(Extracted data entries)
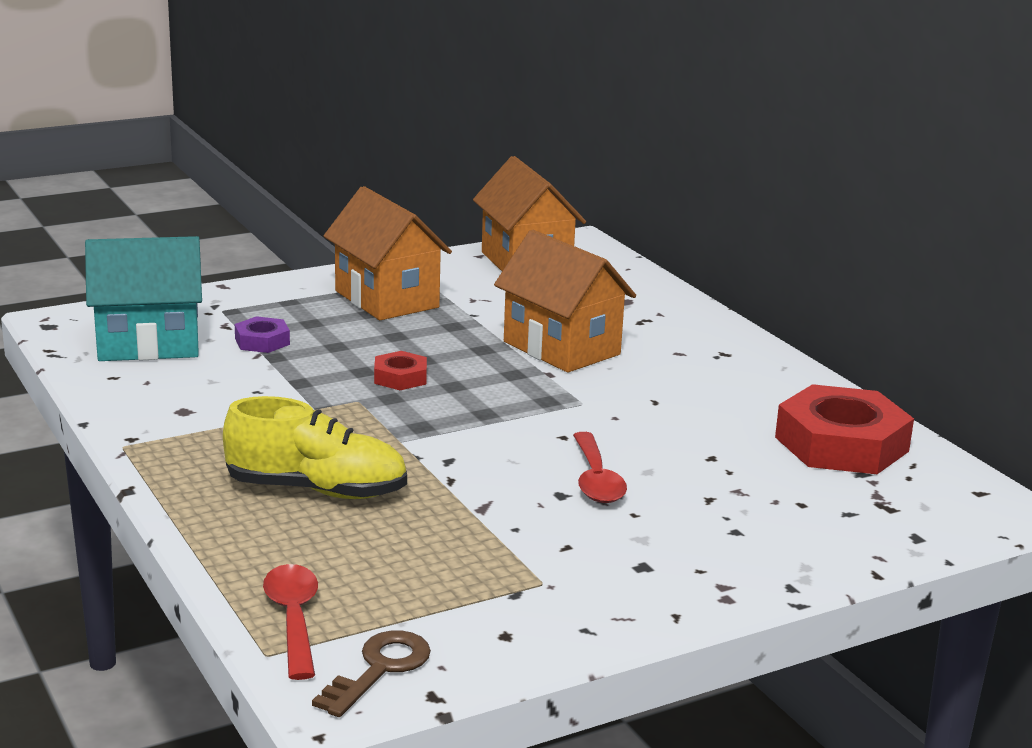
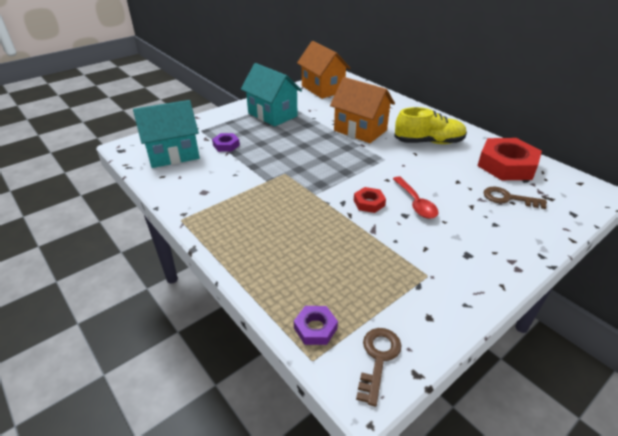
camera: 10 degrees left, 15 degrees up
(293, 619) = (315, 328): red spoon -> purple nut
(317, 490) = (289, 232): yellow shoe -> yellow shoe (429, 142)
(386, 299) = (272, 115): orange house -> turquoise house
(400, 377) = (298, 157): red nut -> red nut (369, 203)
(797, 496) = (508, 198): none -> brown key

# Work to complete
Can the entries above be repeated exactly, without their pictures?

# Exercise solution
camera: 10 degrees left, 15 degrees up
(293, 619) = (315, 328): red spoon -> purple nut
(317, 490) = (289, 232): yellow shoe -> yellow shoe (429, 142)
(386, 299) = (272, 115): orange house -> turquoise house
(400, 377) = (298, 157): red nut -> red nut (369, 203)
(797, 496) = (508, 198): none -> brown key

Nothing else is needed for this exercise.